↓↓↓
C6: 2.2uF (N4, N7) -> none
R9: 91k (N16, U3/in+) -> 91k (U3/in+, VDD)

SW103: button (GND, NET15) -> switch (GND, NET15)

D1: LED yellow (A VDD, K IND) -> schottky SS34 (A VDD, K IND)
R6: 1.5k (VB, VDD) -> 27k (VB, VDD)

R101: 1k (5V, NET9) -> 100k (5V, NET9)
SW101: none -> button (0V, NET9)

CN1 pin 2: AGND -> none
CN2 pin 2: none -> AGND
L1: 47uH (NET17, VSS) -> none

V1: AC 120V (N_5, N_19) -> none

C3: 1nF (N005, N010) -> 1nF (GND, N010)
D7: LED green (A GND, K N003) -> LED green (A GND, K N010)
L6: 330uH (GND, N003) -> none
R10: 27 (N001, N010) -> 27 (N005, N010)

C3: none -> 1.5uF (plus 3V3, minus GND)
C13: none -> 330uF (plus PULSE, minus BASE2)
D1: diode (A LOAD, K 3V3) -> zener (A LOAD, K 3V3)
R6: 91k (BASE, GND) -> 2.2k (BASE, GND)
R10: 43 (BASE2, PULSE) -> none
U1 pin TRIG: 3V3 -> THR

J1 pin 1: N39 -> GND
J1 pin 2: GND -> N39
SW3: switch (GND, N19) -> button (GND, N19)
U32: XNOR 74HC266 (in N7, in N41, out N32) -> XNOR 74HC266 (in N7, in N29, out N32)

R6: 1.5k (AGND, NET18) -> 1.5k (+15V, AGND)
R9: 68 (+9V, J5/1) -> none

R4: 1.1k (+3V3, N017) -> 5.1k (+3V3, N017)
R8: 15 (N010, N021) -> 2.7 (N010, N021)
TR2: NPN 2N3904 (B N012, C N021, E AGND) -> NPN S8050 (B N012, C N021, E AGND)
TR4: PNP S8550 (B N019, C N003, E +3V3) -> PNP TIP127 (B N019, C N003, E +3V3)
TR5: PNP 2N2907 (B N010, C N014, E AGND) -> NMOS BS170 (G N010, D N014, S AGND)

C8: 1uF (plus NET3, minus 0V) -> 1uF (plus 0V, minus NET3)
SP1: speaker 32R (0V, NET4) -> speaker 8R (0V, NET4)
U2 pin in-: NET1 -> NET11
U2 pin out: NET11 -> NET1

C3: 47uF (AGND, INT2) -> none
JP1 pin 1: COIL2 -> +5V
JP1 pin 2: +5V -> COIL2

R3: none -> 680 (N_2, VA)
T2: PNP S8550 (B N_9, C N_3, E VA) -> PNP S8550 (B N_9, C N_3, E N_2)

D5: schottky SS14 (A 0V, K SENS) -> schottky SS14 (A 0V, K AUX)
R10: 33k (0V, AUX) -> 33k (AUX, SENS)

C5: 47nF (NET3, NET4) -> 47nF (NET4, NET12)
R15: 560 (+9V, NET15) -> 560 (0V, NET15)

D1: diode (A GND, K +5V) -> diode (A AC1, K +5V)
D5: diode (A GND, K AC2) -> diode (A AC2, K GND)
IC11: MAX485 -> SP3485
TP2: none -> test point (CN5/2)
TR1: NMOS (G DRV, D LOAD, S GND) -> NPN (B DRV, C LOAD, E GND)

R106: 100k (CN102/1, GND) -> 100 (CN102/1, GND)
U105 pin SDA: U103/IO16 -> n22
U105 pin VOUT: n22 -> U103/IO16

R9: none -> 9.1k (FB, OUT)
↑↑↑
● **What this task involves**: Reproduce the full listing word for word.

● **Your response**:
C6: 2.2uF (N4, N7) -> none
R9: 91k (N16, U3/in+) -> 91k (U3/in+, VDD)

SW103: button (GND, NET15) -> switch (GND, NET15)

D1: LED yellow (A VDD, K IND) -> schottky SS34 (A VDD, K IND)
R6: 1.5k (VB, VDD) -> 27k (VB, VDD)

R101: 1k (5V, NET9) -> 100k (5V, NET9)
SW101: none -> button (0V, NET9)

CN1 pin 2: AGND -> none
CN2 pin 2: none -> AGND
L1: 47uH (NET17, VSS) -> none

V1: AC 120V (N_5, N_19) -> none

C3: 1nF (N005, N010) -> 1nF (GND, N010)
D7: LED green (A GND, K N003) -> LED green (A GND, K N010)
L6: 330uH (GND, N003) -> none
R10: 27 (N001, N010) -> 27 (N005, N010)

C3: none -> 1.5uF (plus 3V3, minus GND)
C13: none -> 330uF (plus PULSE, minus BASE2)
D1: diode (A LOAD, K 3V3) -> zener (A LOAD, K 3V3)
R6: 91k (BASE, GND) -> 2.2k (BASE, GND)
R10: 43 (BASE2, PULSE) -> none
U1 pin TRIG: 3V3 -> THR

J1 pin 1: N39 -> GND
J1 pin 2: GND -> N39
SW3: switch (GND, N19) -> button (GND, N19)
U32: XNOR 74HC266 (in N7, in N41, out N32) -> XNOR 74HC266 (in N7, in N29, out N32)

R6: 1.5k (AGND, NET18) -> 1.5k (+15V, AGND)
R9: 68 (+9V, J5/1) -> none

R4: 1.1k (+3V3, N017) -> 5.1k (+3V3, N017)
R8: 15 (N010, N021) -> 2.7 (N010, N021)
TR2: NPN 2N3904 (B N012, C N021, E AGND) -> NPN S8050 (B N012, C N021, E AGND)
TR4: PNP S8550 (B N019, C N003, E +3V3) -> PNP TIP127 (B N019, C N003, E +3V3)
TR5: PNP 2N2907 (B N010, C N014, E AGND) -> NMOS BS170 (G N010, D N014, S AGND)

C8: 1uF (plus NET3, minus 0V) -> 1uF (plus 0V, minus NET3)
SP1: speaker 32R (0V, NET4) -> speaker 8R (0V, NET4)
U2 pin in-: NET1 -> NET11
U2 pin out: NET11 -> NET1

C3: 47uF (AGND, INT2) -> none
JP1 pin 1: COIL2 -> +5V
JP1 pin 2: +5V -> COIL2

R3: none -> 680 (N_2, VA)
T2: PNP S8550 (B N_9, C N_3, E VA) -> PNP S8550 (B N_9, C N_3, E N_2)

D5: schottky SS14 (A 0V, K SENS) -> schottky SS14 (A 0V, K AUX)
R10: 33k (0V, AUX) -> 33k (AUX, SENS)

C5: 47nF (NET3, NET4) -> 47nF (NET4, NET12)
R15: 560 (+9V, NET15) -> 560 (0V, NET15)

D1: diode (A GND, K +5V) -> diode (A AC1, K +5V)
D5: diode (A GND, K AC2) -> diode (A AC2, K GND)
IC11: MAX485 -> SP3485
TP2: none -> test point (CN5/2)
TR1: NMOS (G DRV, D LOAD, S GND) -> NPN (B DRV, C LOAD, E GND)

R106: 100k (CN102/1, GND) -> 100 (CN102/1, GND)
U105 pin SDA: U103/IO16 -> n22
U105 pin VOUT: n22 -> U103/IO16

R9: none -> 9.1k (FB, OUT)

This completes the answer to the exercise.